*AIM OF THE TASK*. In the data below, how many lines include the string "yellow"? Give only the number.
********
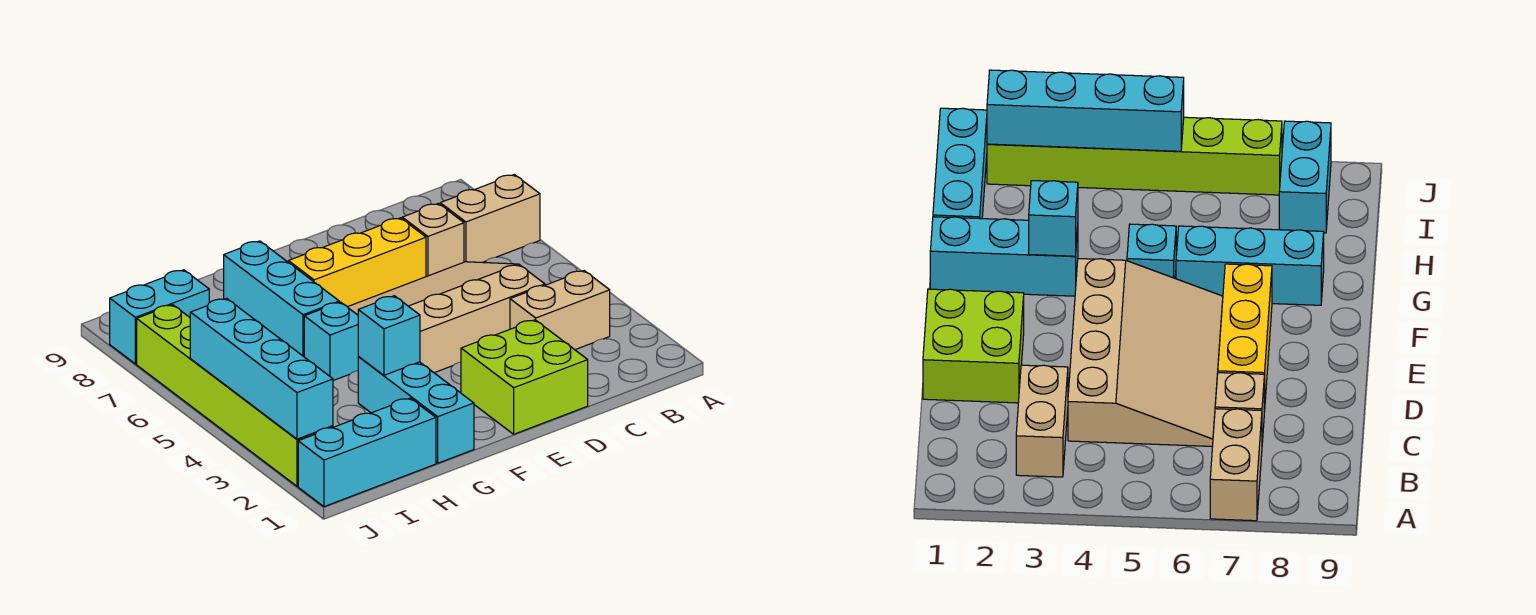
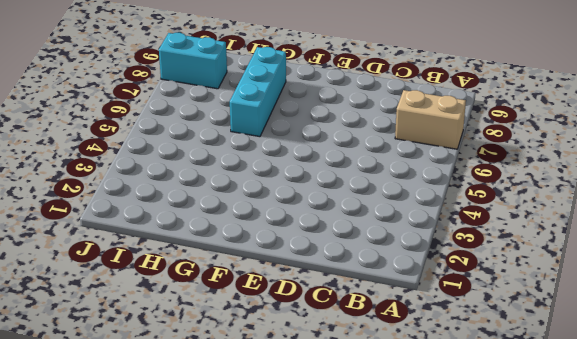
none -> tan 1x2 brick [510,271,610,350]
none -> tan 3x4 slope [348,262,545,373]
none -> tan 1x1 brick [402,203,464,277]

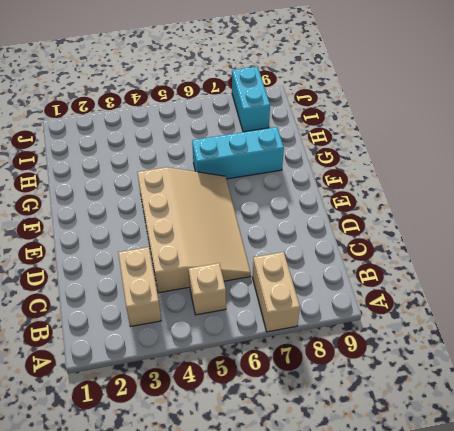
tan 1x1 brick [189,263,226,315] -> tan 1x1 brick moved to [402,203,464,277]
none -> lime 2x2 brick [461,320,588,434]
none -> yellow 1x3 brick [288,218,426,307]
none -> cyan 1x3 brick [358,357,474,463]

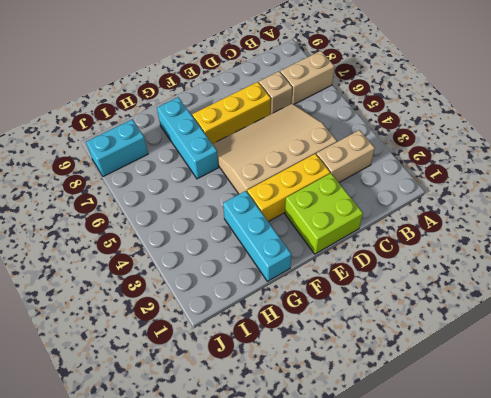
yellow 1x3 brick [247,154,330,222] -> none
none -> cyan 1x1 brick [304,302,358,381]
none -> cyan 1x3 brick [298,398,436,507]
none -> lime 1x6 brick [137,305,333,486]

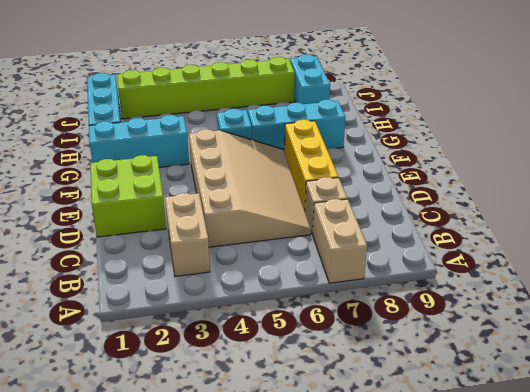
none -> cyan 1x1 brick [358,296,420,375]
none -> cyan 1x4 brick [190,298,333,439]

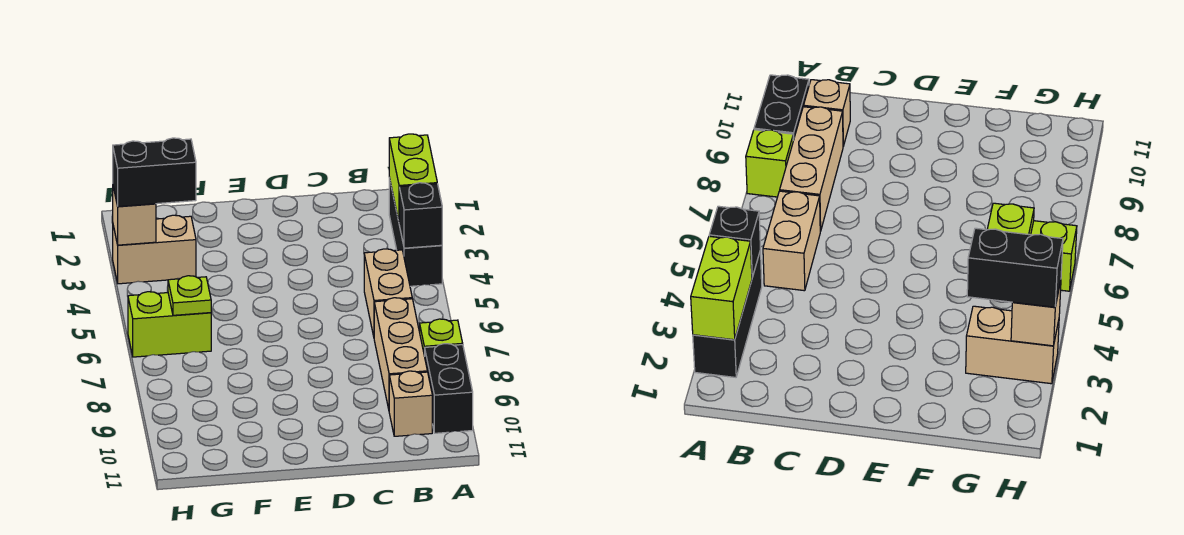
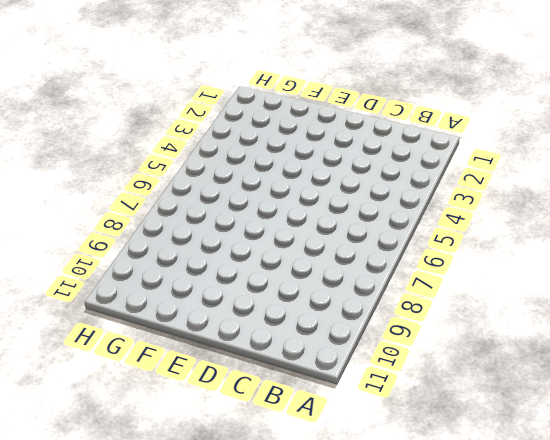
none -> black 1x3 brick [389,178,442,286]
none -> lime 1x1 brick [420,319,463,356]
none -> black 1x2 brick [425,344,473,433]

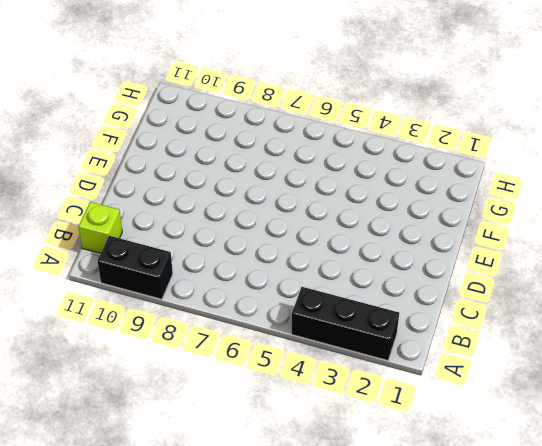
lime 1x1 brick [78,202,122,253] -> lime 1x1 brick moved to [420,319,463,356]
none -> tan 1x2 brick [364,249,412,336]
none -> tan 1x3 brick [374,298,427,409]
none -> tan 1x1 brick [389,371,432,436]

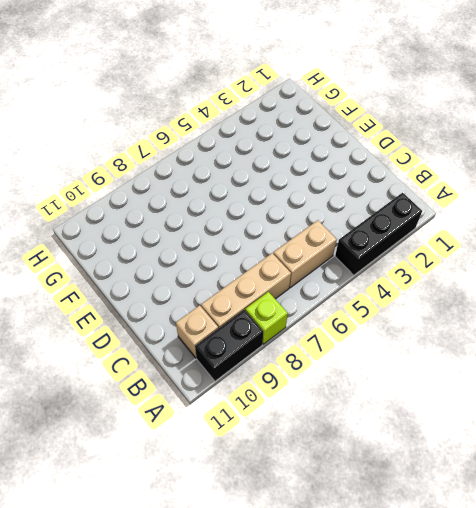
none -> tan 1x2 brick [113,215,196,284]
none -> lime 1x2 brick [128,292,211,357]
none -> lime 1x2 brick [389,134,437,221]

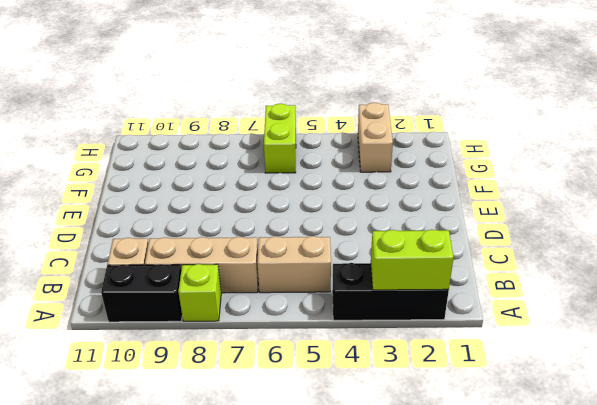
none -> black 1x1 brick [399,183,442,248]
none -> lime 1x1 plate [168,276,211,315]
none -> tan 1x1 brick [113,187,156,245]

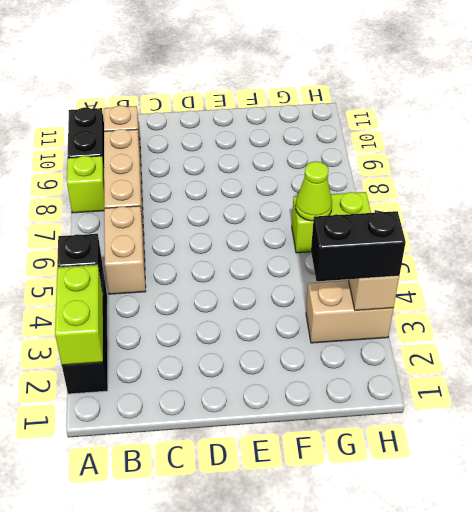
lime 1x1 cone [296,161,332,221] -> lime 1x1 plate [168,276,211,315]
********
*OUTPUT FOR THIS TASK*. 2